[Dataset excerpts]
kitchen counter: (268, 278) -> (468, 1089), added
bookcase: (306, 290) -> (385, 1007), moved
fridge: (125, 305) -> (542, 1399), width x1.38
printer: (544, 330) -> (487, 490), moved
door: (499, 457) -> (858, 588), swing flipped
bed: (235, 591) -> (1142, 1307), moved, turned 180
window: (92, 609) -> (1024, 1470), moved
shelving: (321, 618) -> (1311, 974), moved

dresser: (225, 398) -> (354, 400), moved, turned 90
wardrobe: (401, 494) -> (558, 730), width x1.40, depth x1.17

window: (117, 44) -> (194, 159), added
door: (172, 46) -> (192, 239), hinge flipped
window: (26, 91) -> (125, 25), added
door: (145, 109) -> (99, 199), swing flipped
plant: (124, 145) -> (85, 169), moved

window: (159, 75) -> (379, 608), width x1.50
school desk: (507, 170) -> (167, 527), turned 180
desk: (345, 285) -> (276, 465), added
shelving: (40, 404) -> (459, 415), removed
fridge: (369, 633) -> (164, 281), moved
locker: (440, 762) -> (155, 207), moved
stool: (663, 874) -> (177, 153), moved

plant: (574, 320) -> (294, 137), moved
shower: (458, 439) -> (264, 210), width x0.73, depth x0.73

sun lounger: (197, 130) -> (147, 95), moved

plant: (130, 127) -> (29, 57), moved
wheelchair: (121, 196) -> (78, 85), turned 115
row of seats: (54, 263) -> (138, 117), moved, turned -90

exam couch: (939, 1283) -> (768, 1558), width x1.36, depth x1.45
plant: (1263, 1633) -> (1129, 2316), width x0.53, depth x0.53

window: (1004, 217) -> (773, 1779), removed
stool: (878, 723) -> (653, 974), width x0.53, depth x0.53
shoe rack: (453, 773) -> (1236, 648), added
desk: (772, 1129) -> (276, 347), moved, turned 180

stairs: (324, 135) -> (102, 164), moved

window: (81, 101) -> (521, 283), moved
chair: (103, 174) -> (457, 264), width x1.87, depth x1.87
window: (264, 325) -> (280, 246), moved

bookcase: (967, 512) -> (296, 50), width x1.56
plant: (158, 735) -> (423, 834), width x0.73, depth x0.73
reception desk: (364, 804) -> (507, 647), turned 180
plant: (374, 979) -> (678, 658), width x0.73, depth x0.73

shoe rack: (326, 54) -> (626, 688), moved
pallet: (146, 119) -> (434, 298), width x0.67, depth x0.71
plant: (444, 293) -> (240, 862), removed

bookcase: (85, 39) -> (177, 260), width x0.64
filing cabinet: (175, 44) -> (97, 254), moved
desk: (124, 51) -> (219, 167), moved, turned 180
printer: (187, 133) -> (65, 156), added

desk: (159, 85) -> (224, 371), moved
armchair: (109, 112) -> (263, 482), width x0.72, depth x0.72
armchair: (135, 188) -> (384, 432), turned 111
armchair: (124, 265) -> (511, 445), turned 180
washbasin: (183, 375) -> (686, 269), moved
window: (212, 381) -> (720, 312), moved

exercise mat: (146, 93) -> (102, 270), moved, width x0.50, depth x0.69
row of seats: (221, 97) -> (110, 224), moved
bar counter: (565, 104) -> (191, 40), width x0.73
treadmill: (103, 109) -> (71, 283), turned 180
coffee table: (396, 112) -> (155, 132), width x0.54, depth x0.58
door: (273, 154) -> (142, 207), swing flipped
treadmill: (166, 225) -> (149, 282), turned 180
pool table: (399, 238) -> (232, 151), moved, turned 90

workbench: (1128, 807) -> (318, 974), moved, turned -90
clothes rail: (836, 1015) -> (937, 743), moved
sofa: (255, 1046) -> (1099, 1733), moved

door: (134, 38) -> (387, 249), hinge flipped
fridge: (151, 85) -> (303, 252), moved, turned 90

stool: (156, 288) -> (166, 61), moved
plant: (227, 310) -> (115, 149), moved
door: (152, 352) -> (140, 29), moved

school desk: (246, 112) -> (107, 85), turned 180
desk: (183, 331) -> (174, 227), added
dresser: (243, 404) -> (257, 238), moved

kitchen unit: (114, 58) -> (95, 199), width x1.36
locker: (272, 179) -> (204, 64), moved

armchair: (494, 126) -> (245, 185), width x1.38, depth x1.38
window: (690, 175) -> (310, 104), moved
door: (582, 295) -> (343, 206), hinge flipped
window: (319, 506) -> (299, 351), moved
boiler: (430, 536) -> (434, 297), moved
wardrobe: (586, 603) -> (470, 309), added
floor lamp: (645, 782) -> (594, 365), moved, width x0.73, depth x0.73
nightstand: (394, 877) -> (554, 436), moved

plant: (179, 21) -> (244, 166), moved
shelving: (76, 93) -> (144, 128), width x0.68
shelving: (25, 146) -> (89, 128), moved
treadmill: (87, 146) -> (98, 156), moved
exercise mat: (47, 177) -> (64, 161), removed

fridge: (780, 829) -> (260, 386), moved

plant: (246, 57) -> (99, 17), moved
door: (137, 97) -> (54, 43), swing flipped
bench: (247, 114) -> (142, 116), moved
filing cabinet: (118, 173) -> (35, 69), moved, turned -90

• **What to do**:
Please give only the number of lines above that contain "shelving".

• **The answer**:
4